**Data provided**
^^^^

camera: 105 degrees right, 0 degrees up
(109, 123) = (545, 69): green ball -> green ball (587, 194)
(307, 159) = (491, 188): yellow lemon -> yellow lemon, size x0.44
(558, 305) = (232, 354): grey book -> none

^^^^

**What is expected**
Find "(109, 123) = (545, 69): green" in the data above, then repeat that line and all lines after it exactly, ending with the final line.

**Answer to this problem**
(109, 123) = (545, 69): green ball -> green ball (587, 194)
(307, 159) = (491, 188): yellow lemon -> yellow lemon, size x0.44
(558, 305) = (232, 354): grey book -> none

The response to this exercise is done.